(Image change detection data)
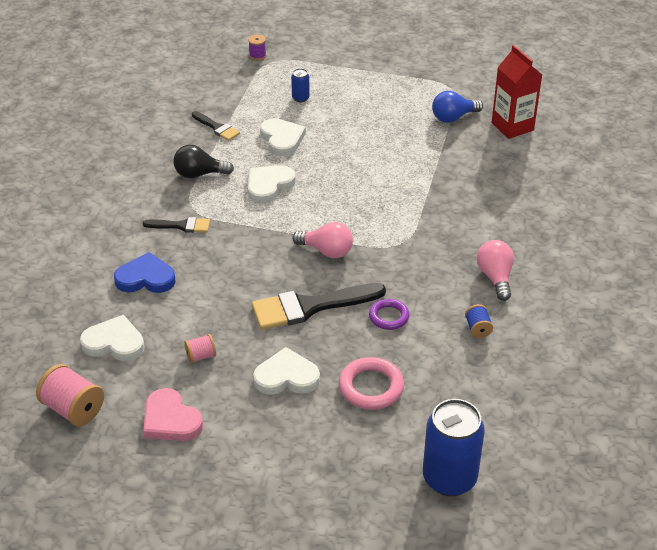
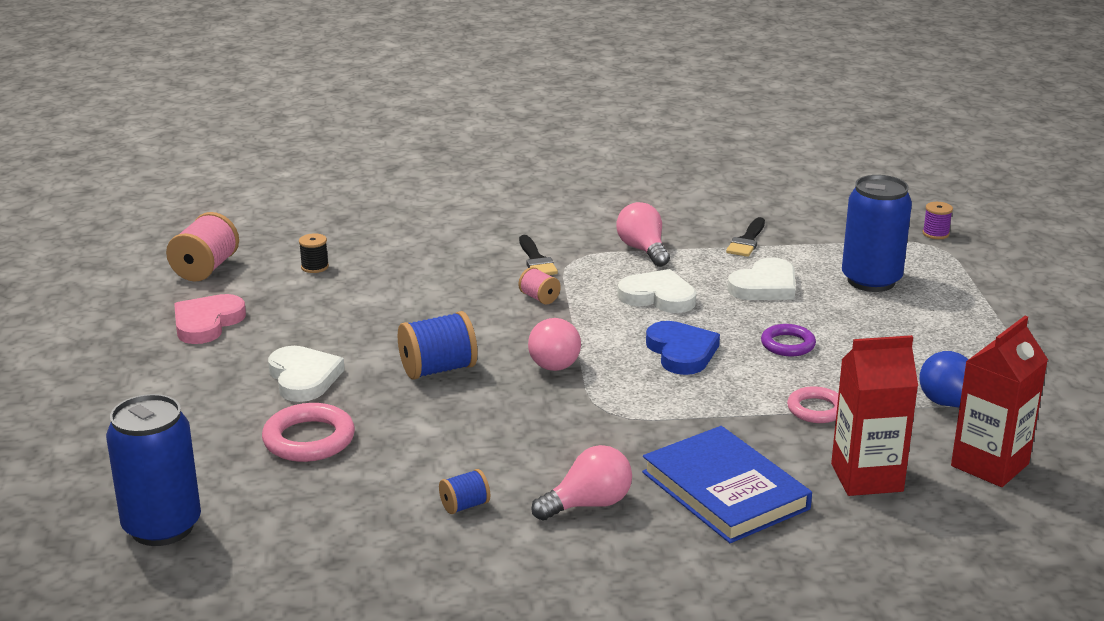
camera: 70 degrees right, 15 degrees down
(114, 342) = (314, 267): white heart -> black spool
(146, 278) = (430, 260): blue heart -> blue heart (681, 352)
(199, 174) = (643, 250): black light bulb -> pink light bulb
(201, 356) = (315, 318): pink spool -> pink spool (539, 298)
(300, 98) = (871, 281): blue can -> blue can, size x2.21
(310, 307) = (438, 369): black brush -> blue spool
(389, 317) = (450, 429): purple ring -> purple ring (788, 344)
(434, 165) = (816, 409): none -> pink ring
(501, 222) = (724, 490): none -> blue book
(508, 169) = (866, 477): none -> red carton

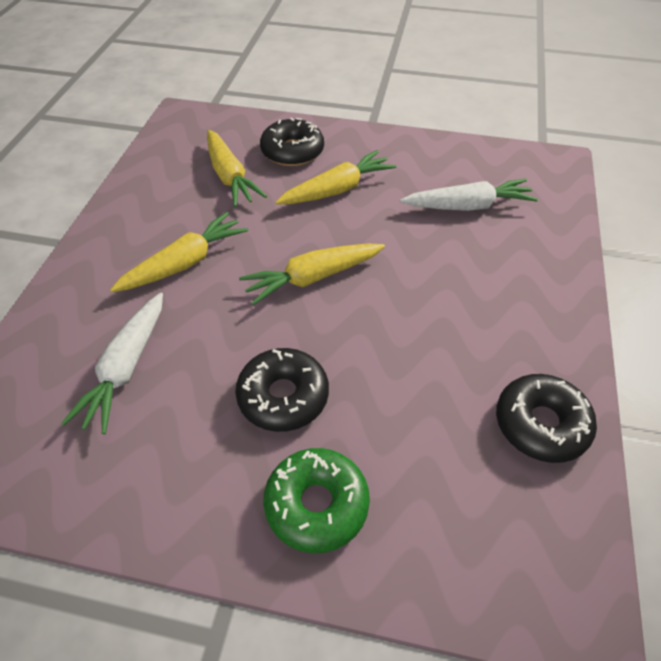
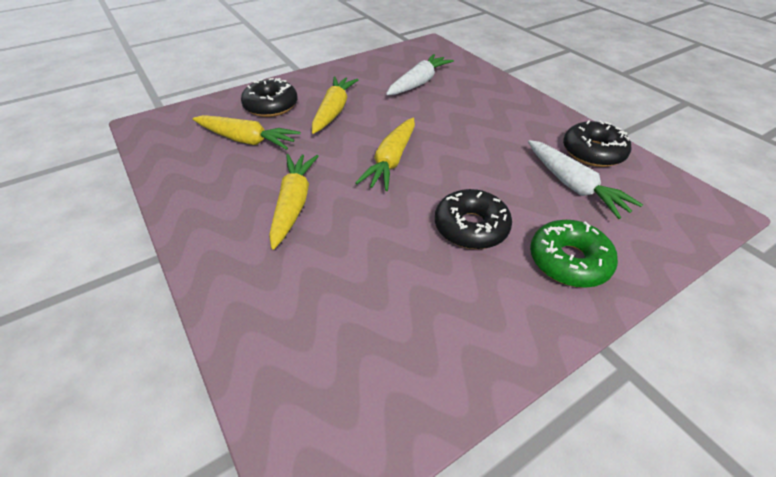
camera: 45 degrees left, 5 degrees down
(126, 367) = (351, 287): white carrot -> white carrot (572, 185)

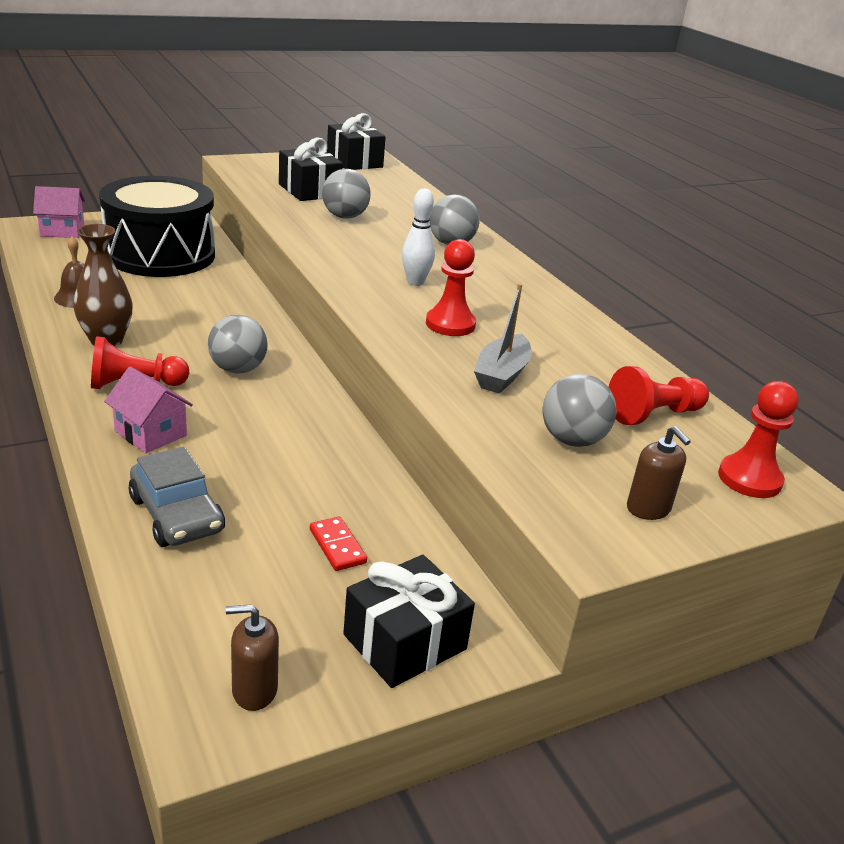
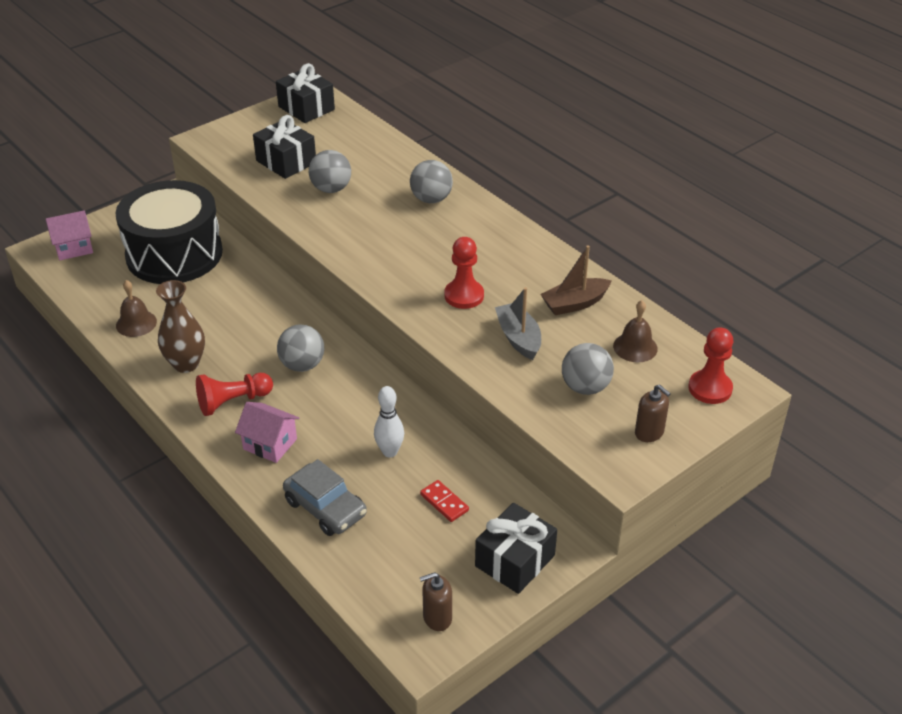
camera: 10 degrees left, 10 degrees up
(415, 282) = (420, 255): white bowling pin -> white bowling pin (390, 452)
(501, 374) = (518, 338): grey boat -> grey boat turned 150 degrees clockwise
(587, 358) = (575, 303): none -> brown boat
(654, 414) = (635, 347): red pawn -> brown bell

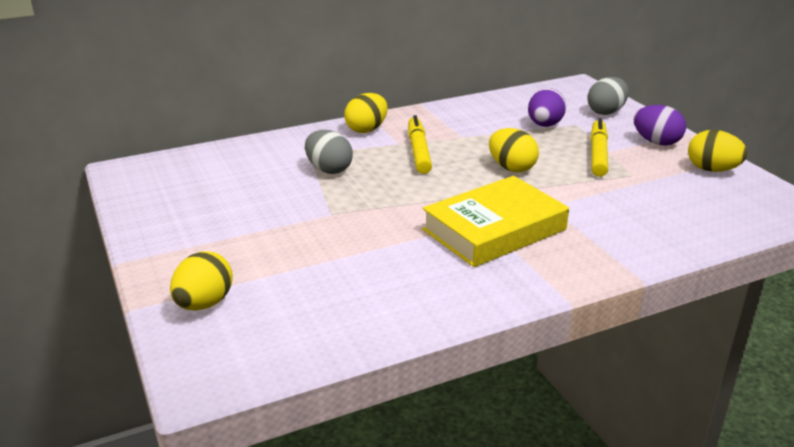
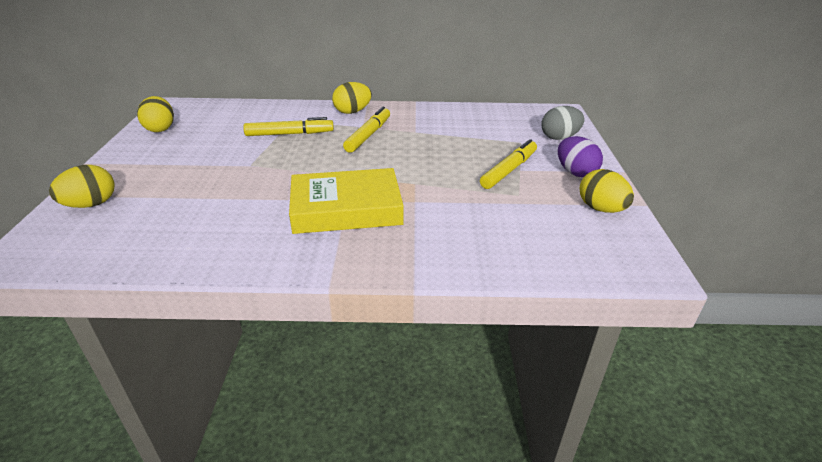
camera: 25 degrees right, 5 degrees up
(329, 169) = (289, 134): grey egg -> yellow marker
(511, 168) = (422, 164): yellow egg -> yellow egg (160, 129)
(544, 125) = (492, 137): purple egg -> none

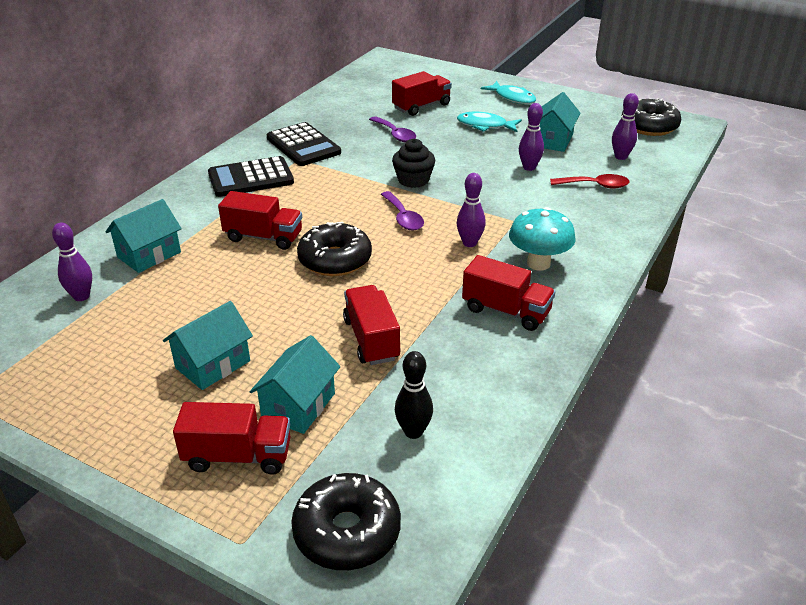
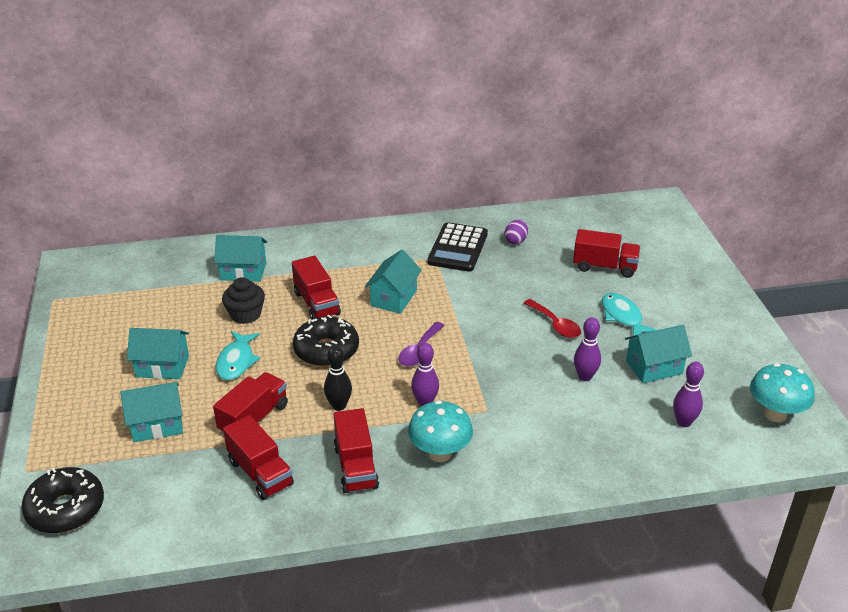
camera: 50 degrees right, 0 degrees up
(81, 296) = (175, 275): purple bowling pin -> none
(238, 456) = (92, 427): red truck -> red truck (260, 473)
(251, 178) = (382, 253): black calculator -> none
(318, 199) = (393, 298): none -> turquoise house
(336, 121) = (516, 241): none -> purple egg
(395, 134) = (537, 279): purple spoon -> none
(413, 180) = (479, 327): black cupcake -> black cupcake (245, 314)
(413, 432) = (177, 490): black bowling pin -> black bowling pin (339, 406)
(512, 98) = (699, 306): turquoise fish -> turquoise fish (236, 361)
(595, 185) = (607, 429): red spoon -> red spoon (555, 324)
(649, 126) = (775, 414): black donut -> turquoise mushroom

[Directions]
The reply should reproduce every entry above word for word and contain no pictures.

[Answer]
camera: 70 degrees right, 15 degrees down
(114, 342) = (314, 267): white heart -> black spool
(146, 278) = (430, 260): blue heart -> blue heart (681, 352)
(199, 174) = (643, 250): black light bulb -> pink light bulb
(201, 356) = (315, 318): pink spool -> pink spool (539, 298)
(300, 98) = (871, 281): blue can -> blue can, size x2.21
(310, 307) = (438, 369): black brush -> blue spool
(389, 317) = (450, 429): purple ring -> purple ring (788, 344)
(434, 165) = (816, 409): none -> pink ring
(501, 222) = (724, 490): none -> blue book
(508, 169) = (866, 477): none -> red carton

camera: 45 degrees left, 5 degrees down
(126, 367) = (351, 287): white carrot -> white carrot (572, 185)

camera: 10 degrees left, 10 degrees up
(415, 282) = (420, 255): white bowling pin -> white bowling pin (390, 452)
(501, 374) = (518, 338): grey boat -> grey boat turned 150 degrees clockwise
(587, 358) = (575, 303): none -> brown boat
(654, 414) = (635, 347): red pawn -> brown bell

camera: 25 degrees right, 5 degrees up
(329, 169) = (289, 134): grey egg -> yellow marker
(511, 168) = (422, 164): yellow egg -> yellow egg (160, 129)
(544, 125) = (492, 137): purple egg -> none

camera: 50 degrees right, 0 degrees up
(81, 296) = (175, 275): purple bowling pin -> none
(238, 456) = (92, 427): red truck -> red truck (260, 473)
(251, 178) = (382, 253): black calculator -> none
(318, 199) = (393, 298): none -> turquoise house
(336, 121) = (516, 241): none -> purple egg
(395, 134) = (537, 279): purple spoon -> none
(413, 180) = (479, 327): black cupcake -> black cupcake (245, 314)
(413, 432) = (177, 490): black bowling pin -> black bowling pin (339, 406)
(512, 98) = (699, 306): turquoise fish -> turquoise fish (236, 361)
(595, 185) = (607, 429): red spoon -> red spoon (555, 324)
(649, 126) = (775, 414): black donut -> turquoise mushroom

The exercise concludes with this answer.